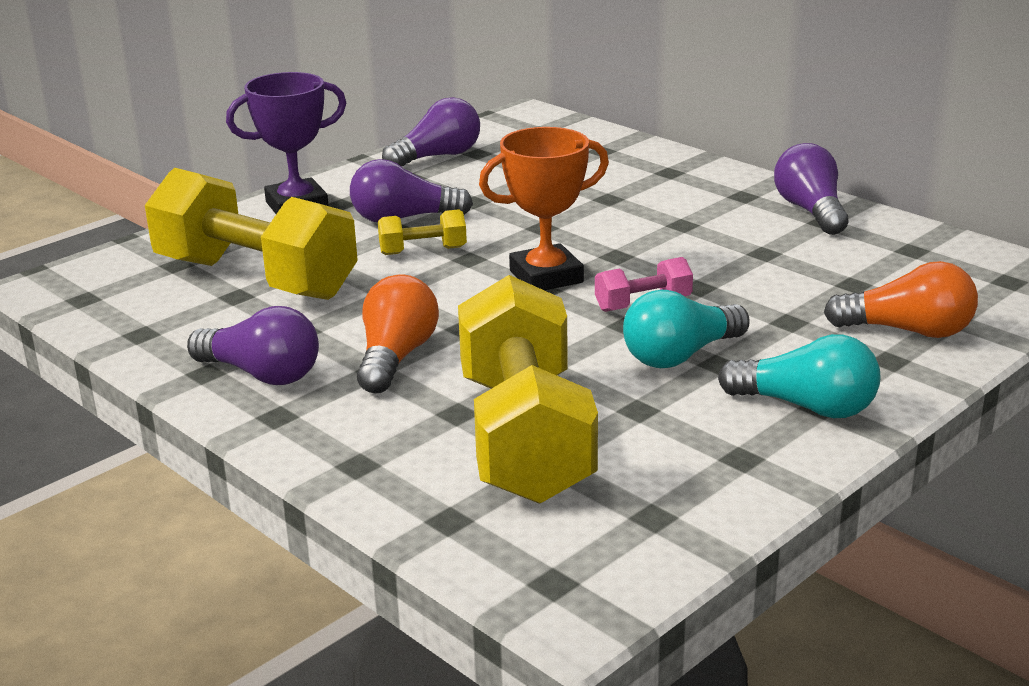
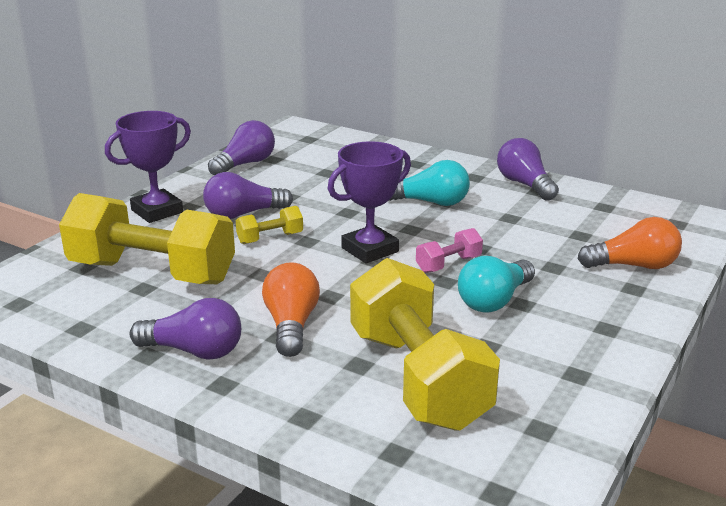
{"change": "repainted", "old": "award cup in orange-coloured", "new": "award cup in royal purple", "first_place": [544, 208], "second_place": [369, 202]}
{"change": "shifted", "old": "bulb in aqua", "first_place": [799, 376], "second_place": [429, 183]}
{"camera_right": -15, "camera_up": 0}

What this task involves:
Whenever the string "change" shows up on a line of the listing, copy that line.

Response area:
{"change": "repainted", "old": "award cup in orange-coloured", "new": "award cup in royal purple", "first_place": [544, 208], "second_place": [369, 202]}
{"change": "shifted", "old": "bulb in aqua", "first_place": [799, 376], "second_place": [429, 183]}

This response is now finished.